## Aim of the exercise
Repeat nothing but the lines below running from the one containing "IC39: none ->" to the one containing "R202: 680 (N_2, N_3) -> 1.5k (N_2, N_3)". Keep both end lines.

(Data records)
★ ★ ★ ★ ★ ★ ★

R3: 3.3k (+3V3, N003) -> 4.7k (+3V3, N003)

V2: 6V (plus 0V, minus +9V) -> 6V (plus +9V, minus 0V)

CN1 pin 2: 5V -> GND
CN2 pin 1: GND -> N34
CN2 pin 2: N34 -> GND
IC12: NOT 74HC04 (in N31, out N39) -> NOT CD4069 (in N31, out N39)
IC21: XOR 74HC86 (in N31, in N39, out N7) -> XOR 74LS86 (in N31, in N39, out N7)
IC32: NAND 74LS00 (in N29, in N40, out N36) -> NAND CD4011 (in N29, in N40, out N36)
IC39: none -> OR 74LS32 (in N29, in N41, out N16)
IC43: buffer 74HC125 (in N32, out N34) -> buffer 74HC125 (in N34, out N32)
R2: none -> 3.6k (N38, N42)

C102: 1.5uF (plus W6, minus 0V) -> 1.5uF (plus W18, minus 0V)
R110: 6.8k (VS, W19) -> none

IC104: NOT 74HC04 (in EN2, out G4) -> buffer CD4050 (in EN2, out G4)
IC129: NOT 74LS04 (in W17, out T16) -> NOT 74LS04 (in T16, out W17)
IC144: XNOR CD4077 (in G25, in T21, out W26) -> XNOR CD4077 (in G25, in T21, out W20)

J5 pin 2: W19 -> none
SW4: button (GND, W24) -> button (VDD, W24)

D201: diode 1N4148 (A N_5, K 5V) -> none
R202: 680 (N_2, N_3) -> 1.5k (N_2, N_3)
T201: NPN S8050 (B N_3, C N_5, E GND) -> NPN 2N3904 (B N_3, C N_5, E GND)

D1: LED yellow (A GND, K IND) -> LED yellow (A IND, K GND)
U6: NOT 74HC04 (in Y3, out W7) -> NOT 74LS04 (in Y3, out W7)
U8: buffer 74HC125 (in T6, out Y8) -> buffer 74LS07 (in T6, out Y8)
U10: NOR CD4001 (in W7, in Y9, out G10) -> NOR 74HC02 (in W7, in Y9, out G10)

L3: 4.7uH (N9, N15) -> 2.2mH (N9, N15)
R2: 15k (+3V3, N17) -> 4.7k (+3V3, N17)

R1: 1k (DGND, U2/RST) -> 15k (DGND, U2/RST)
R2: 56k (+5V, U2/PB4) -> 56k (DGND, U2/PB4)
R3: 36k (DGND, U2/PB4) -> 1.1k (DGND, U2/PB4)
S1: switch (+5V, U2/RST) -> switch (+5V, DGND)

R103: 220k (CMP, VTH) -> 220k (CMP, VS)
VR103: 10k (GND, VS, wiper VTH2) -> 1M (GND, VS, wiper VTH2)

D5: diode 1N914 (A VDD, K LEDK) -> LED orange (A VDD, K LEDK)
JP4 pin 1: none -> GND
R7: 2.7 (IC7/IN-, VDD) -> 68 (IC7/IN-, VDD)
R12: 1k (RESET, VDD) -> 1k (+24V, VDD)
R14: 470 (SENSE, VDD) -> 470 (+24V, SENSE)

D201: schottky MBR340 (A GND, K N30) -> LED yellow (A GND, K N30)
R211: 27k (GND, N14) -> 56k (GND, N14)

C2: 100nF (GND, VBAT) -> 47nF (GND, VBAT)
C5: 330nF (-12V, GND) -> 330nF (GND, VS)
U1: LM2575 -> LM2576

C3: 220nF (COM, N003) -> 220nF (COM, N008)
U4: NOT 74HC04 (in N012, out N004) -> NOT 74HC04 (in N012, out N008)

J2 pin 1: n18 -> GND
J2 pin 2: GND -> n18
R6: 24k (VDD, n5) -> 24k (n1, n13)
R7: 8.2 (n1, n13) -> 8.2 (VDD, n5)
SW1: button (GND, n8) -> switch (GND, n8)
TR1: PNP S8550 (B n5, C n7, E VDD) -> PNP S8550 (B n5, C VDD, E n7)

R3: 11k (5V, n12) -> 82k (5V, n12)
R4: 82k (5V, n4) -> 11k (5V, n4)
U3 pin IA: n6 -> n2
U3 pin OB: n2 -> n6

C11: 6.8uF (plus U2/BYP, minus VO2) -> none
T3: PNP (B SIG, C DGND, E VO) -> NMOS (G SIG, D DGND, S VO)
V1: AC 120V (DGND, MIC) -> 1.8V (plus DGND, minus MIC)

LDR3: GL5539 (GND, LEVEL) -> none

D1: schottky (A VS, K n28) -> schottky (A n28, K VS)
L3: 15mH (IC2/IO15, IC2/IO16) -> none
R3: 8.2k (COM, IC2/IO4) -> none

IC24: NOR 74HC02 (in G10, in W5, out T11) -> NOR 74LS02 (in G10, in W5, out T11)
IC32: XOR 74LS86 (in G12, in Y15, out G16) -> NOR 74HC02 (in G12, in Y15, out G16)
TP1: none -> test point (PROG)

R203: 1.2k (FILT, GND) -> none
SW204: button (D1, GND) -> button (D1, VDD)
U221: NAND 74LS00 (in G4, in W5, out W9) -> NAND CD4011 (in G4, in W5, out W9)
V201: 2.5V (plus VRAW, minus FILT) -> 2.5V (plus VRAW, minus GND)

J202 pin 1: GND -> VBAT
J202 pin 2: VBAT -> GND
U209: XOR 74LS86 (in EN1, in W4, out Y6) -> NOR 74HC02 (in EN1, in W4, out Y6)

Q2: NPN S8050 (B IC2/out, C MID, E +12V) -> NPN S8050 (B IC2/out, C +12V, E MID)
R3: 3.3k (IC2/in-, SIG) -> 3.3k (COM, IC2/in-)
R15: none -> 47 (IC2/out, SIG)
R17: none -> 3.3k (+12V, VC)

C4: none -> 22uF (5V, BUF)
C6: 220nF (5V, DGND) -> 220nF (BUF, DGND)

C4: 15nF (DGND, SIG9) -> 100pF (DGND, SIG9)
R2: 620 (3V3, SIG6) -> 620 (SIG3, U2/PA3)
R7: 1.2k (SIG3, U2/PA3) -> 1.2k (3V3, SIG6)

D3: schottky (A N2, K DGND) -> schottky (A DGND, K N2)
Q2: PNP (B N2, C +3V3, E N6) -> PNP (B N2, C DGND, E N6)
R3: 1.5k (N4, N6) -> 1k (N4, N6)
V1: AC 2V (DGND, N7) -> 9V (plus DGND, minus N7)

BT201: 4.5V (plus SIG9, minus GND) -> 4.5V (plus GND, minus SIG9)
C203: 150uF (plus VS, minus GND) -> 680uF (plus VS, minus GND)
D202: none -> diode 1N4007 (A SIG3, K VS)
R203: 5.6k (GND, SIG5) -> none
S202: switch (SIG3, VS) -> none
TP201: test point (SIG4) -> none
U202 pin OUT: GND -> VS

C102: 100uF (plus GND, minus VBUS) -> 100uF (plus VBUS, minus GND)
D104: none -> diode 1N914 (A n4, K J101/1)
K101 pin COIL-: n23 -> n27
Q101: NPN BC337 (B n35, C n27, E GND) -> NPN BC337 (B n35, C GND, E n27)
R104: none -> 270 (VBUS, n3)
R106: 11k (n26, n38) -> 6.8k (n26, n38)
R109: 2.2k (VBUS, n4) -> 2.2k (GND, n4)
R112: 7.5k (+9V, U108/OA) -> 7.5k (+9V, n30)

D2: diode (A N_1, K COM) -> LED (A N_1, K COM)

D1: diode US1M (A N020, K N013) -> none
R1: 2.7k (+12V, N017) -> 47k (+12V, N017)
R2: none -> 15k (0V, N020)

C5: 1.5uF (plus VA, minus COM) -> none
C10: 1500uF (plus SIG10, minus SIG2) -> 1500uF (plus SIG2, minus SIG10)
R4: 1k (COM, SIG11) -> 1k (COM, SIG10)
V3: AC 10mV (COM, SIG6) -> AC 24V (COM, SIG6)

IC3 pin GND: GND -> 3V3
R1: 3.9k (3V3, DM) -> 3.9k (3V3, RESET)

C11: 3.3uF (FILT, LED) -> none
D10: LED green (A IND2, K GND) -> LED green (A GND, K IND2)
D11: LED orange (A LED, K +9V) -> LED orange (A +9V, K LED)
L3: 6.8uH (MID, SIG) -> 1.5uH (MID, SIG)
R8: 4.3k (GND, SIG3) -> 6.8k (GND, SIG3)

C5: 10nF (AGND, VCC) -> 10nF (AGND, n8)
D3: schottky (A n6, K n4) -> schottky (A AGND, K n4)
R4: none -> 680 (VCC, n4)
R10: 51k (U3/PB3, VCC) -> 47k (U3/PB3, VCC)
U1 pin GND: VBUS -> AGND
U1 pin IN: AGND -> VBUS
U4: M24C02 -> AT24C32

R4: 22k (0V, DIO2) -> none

★ ★ ★ ★ ★ ★ ★

## Worked solution
IC39: none -> OR 74LS32 (in N29, in N41, out N16)
IC43: buffer 74HC125 (in N32, out N34) -> buffer 74HC125 (in N34, out N32)
R2: none -> 3.6k (N38, N42)

C102: 1.5uF (plus W6, minus 0V) -> 1.5uF (plus W18, minus 0V)
R110: 6.8k (VS, W19) -> none

IC104: NOT 74HC04 (in EN2, out G4) -> buffer CD4050 (in EN2, out G4)
IC129: NOT 74LS04 (in W17, out T16) -> NOT 74LS04 (in T16, out W17)
IC144: XNOR CD4077 (in G25, in T21, out W26) -> XNOR CD4077 (in G25, in T21, out W20)

J5 pin 2: W19 -> none
SW4: button (GND, W24) -> button (VDD, W24)

D201: diode 1N4148 (A N_5, K 5V) -> none
R202: 680 (N_2, N_3) -> 1.5k (N_2, N_3)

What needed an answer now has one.